Activity:
With the pictures left out, repeat every entry that follows exactly.

Data for this exercise START

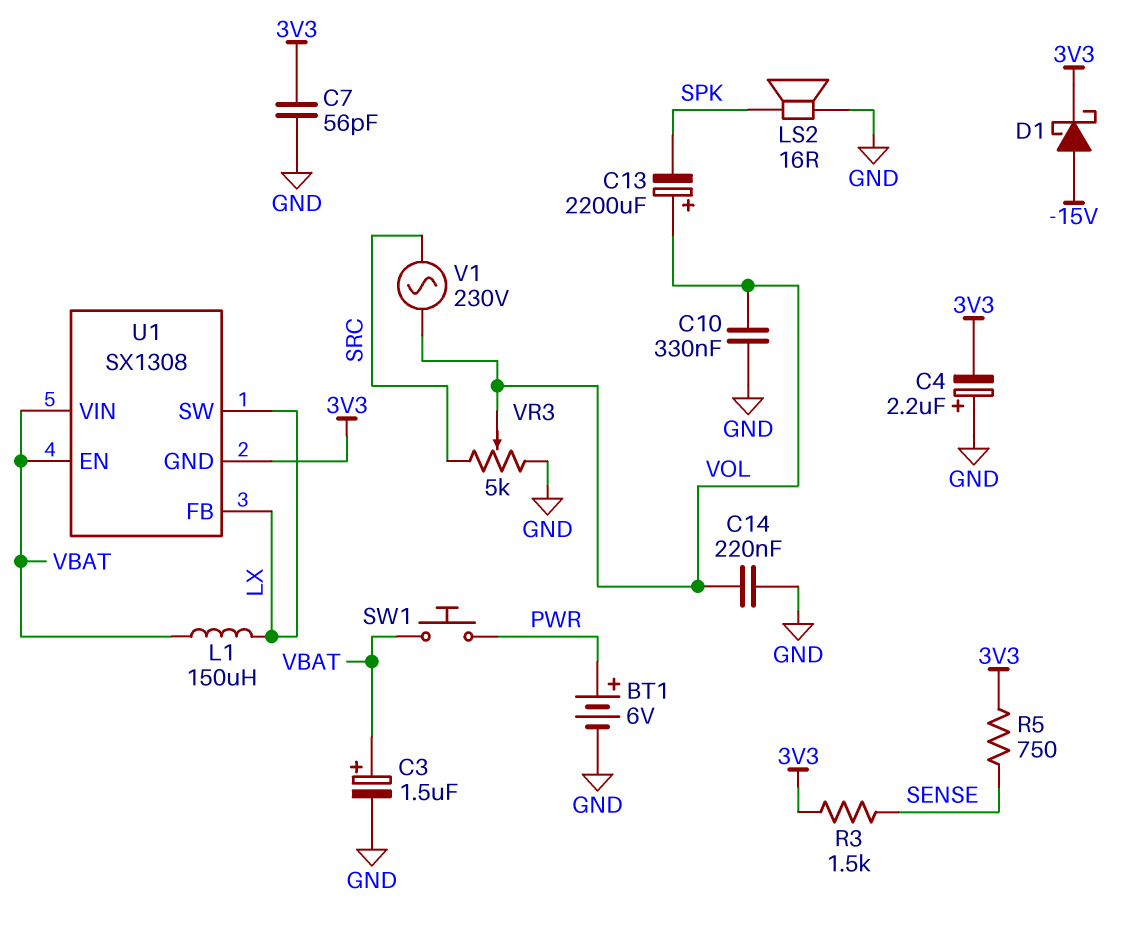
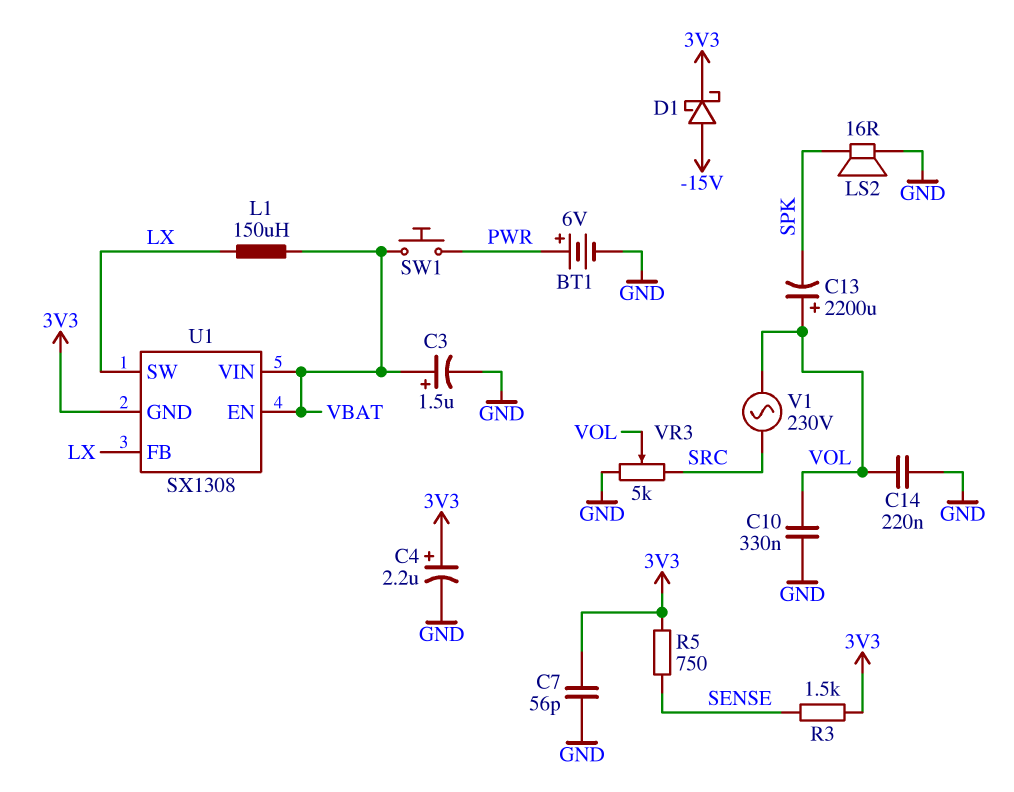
C4: 2.2uF (plus GND, minus 3V3) -> 2.2uF (plus 3V3, minus GND)

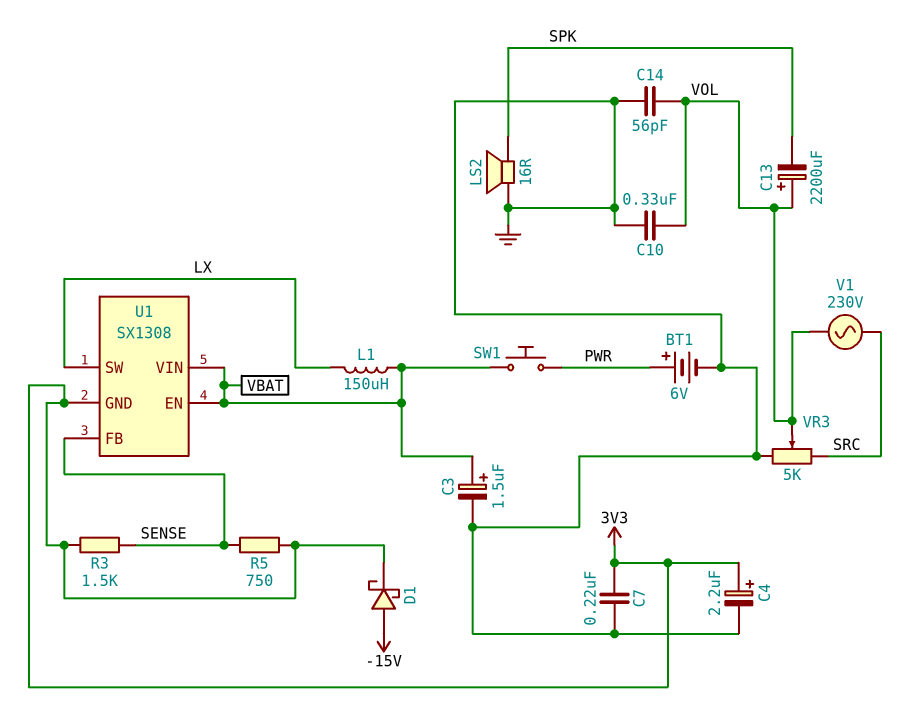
C7: 56pF (3V3, GND) -> 220nF (3V3, GND)
C14: 220nF (GND, VOL) -> 56pF (GND, VOL)
U1 pin FB: LX -> SENSE

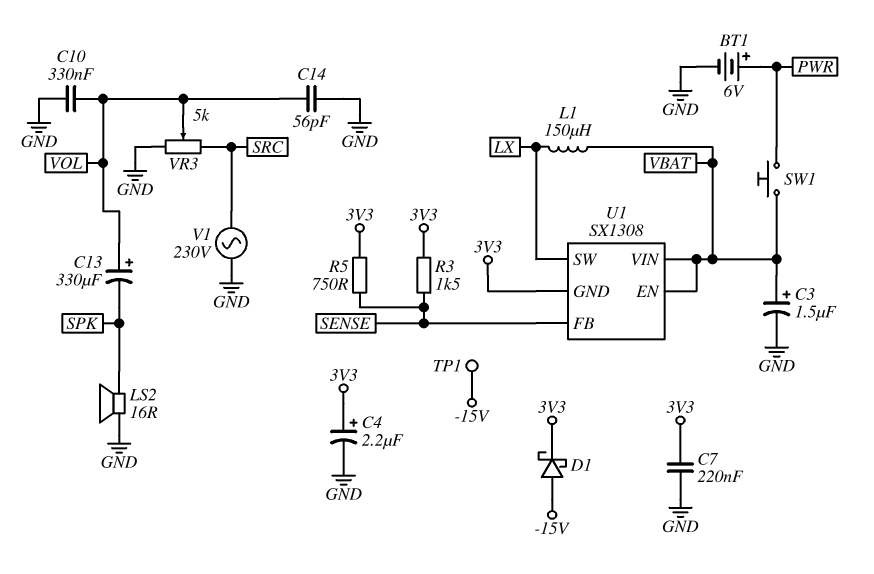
C13: 2200uF (plus VOL, minus SPK) -> 330uF (plus VOL, minus SPK)
TP1: none -> test point (-15V)
V1: AC 230V (SRC, VOL) -> AC 230V (GND, SRC)

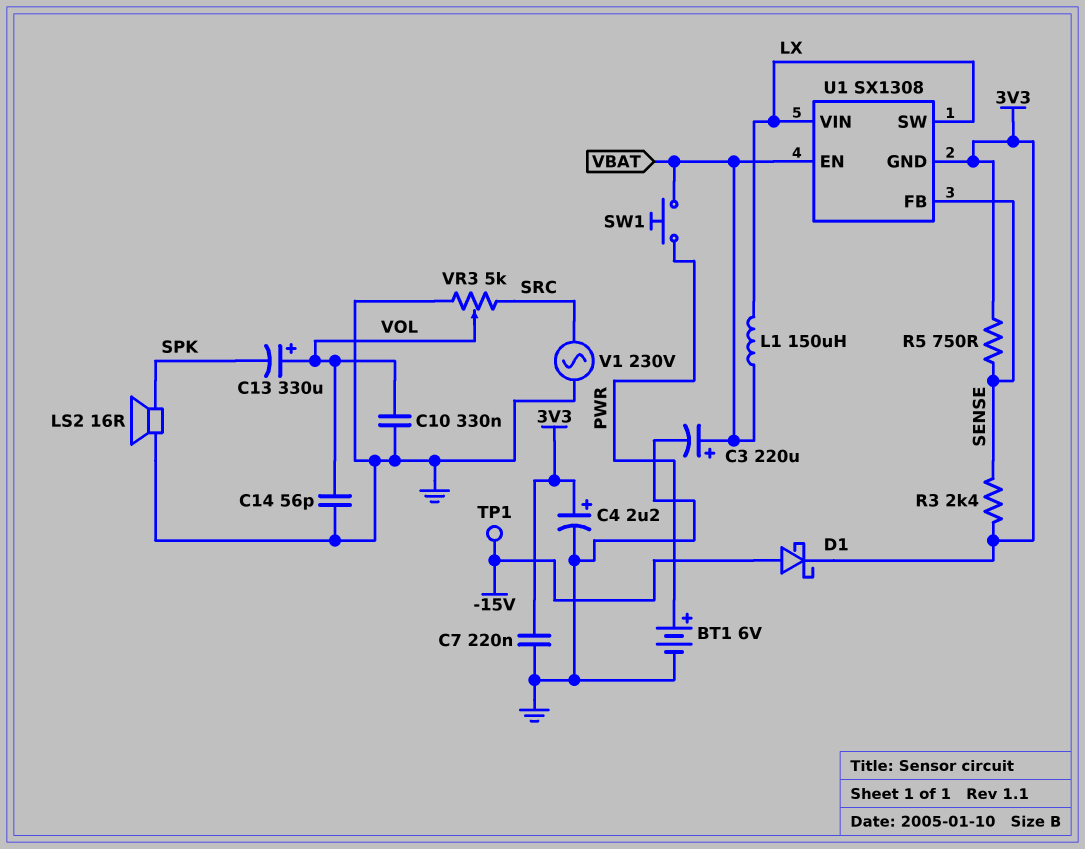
C3: 1.5uF (plus VBAT, minus GND) -> 220uF (plus VBAT, minus GND)
R3: 1.5k (3V3, SENSE) -> 2.4k (3V3, SENSE)
U1 pin VIN: VBAT -> LX

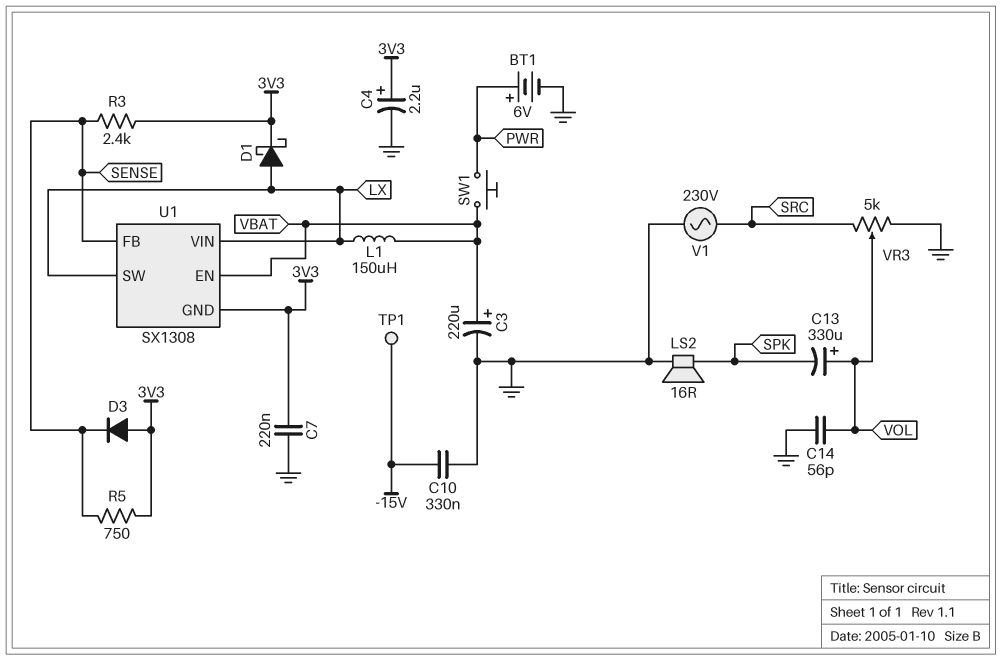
C10: 330nF (GND, VOL) -> 330nF (-15V, GND)
D1: schottky (A -15V, K 3V3) -> schottky (A LX, K 3V3)
D3: none -> diode (A 3V3, K SENSE)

Data for this exercise END

Exercise result:
C4: 2.2uF (plus GND, minus 3V3) -> 2.2uF (plus 3V3, minus GND)

C7: 56pF (3V3, GND) -> 220nF (3V3, GND)
C14: 220nF (GND, VOL) -> 56pF (GND, VOL)
U1 pin FB: LX -> SENSE

C13: 2200uF (plus VOL, minus SPK) -> 330uF (plus VOL, minus SPK)
TP1: none -> test point (-15V)
V1: AC 230V (SRC, VOL) -> AC 230V (GND, SRC)

C3: 1.5uF (plus VBAT, minus GND) -> 220uF (plus VBAT, minus GND)
R3: 1.5k (3V3, SENSE) -> 2.4k (3V3, SENSE)
U1 pin VIN: VBAT -> LX

C10: 330nF (GND, VOL) -> 330nF (-15V, GND)
D1: schottky (A -15V, K 3V3) -> schottky (A LX, K 3V3)
D3: none -> diode (A 3V3, K SENSE)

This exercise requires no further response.